TASK REQUIREMENTS: Each entry is to be retyped exactly as it appears. Leave the images out.

BEGIN PROVIDED DATA

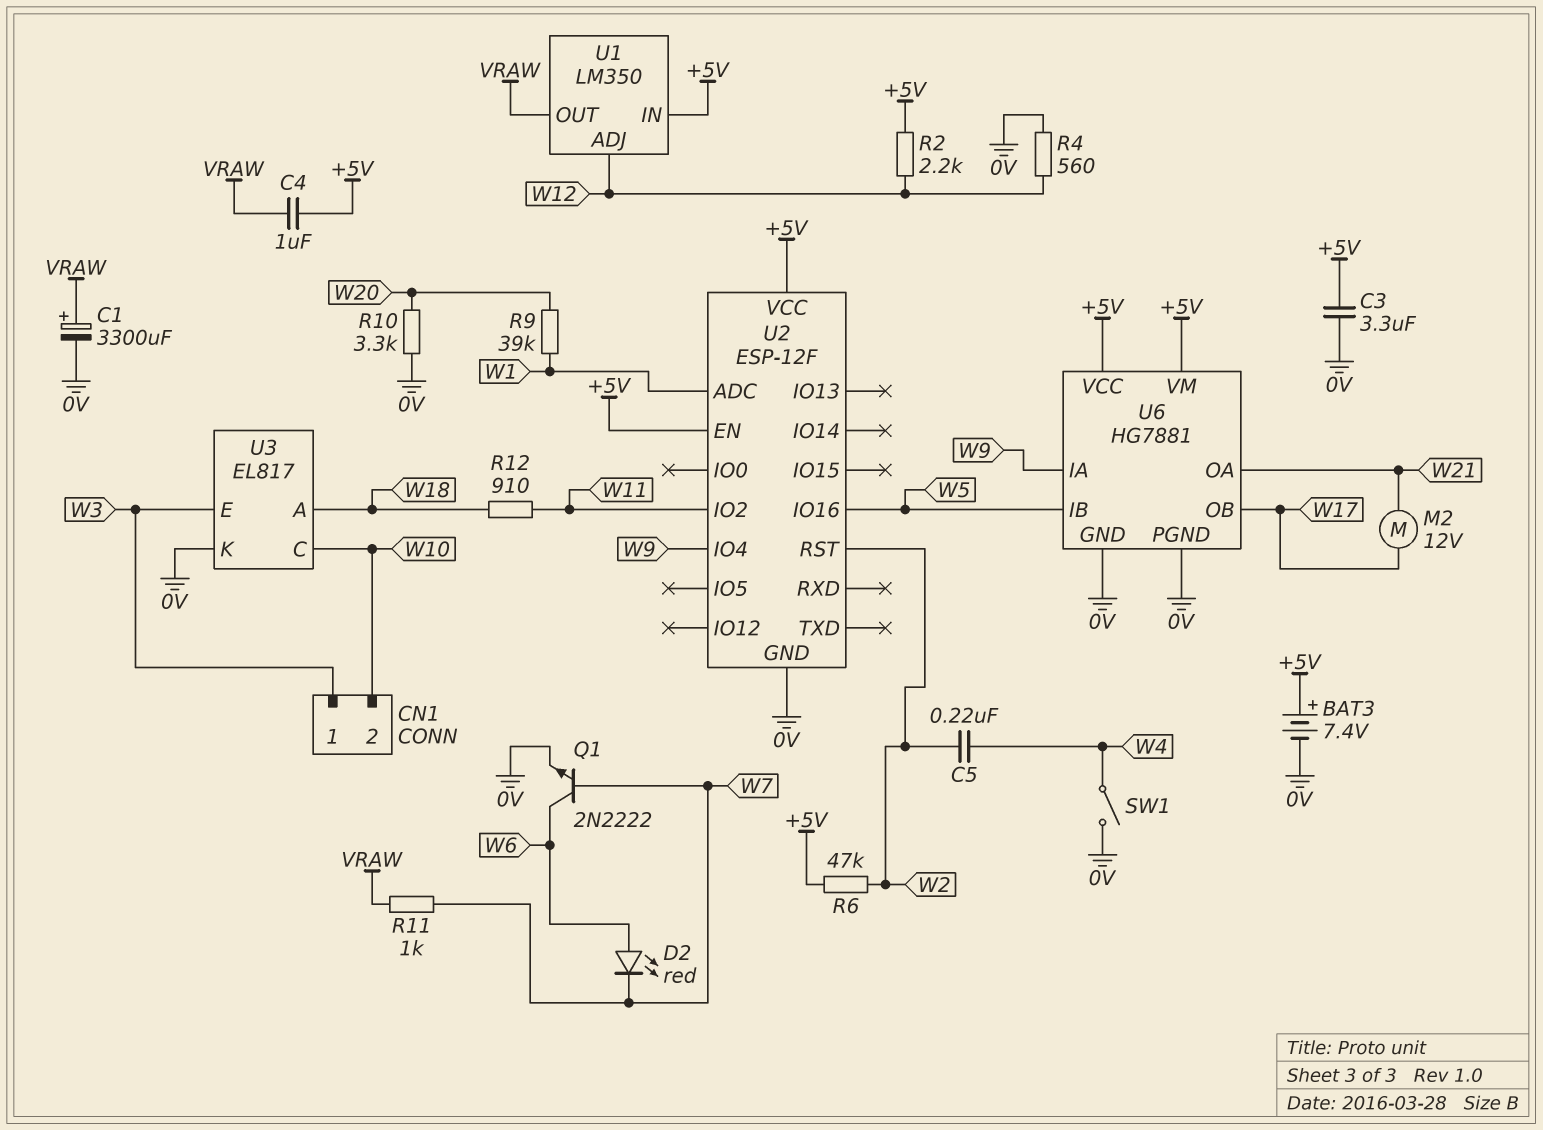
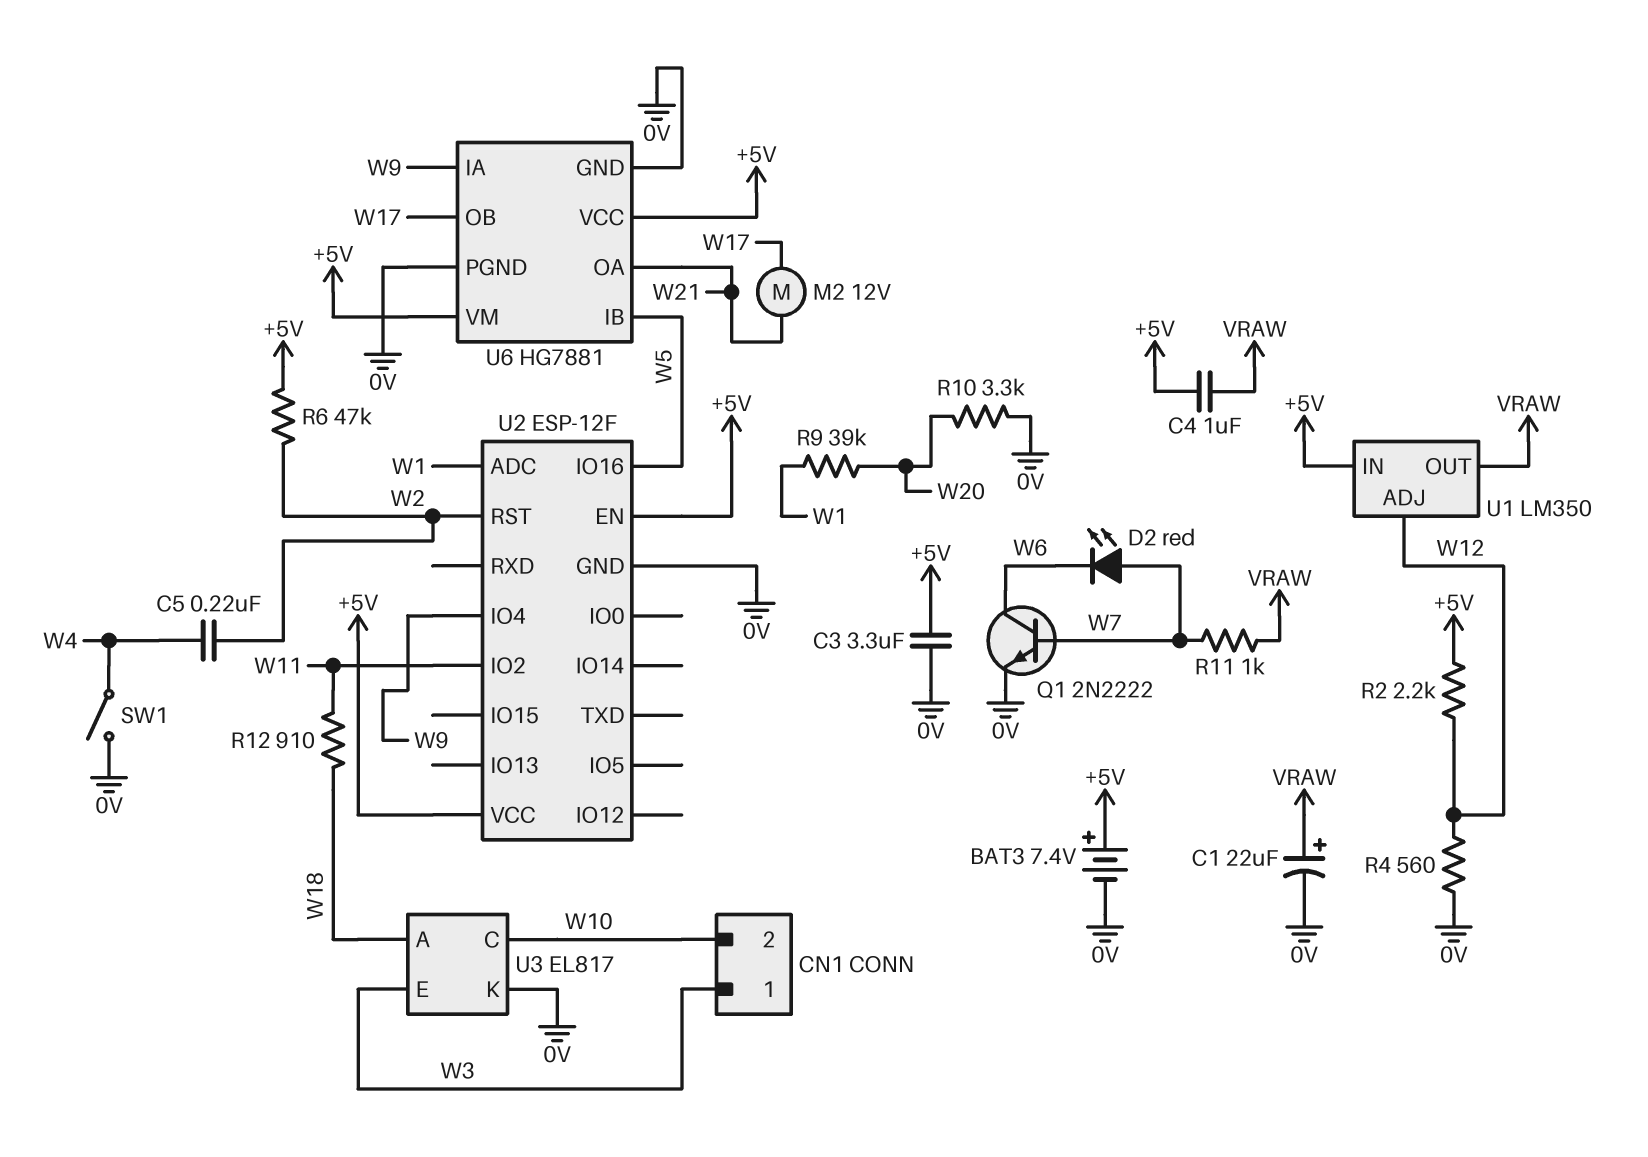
C1: 3300uF (plus VRAW, minus 0V) -> 22uF (plus VRAW, minus 0V)
D2: LED red (A W6, K W7) -> LED red (A W7, K W6)

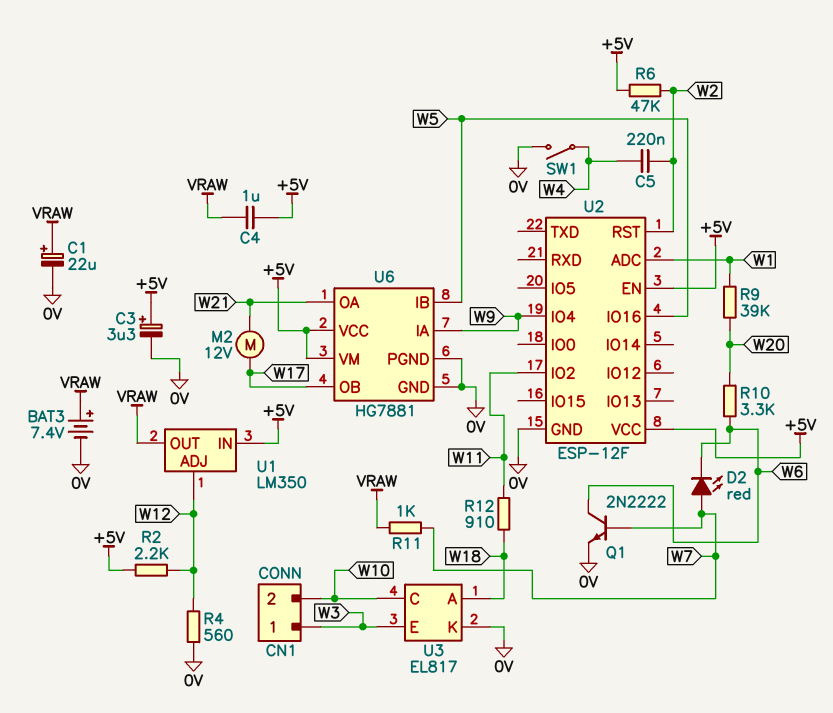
BAT3: 7.4V (plus +5V, minus 0V) -> 7.4V (plus VRAW, minus 0V)
C3: 3.3uF (+5V, 0V) -> 3.3uF (plus +5V, minus 0V)
R10: 3.3k (0V, W20) -> 3.3k (W6, W20)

END PROVIDED DATA

WRITTEN ANSWER:
C1: 3300uF (plus VRAW, minus 0V) -> 22uF (plus VRAW, minus 0V)
D2: LED red (A W6, K W7) -> LED red (A W7, K W6)

BAT3: 7.4V (plus +5V, minus 0V) -> 7.4V (plus VRAW, minus 0V)
C3: 3.3uF (+5V, 0V) -> 3.3uF (plus +5V, minus 0V)
R10: 3.3k (0V, W20) -> 3.3k (W6, W20)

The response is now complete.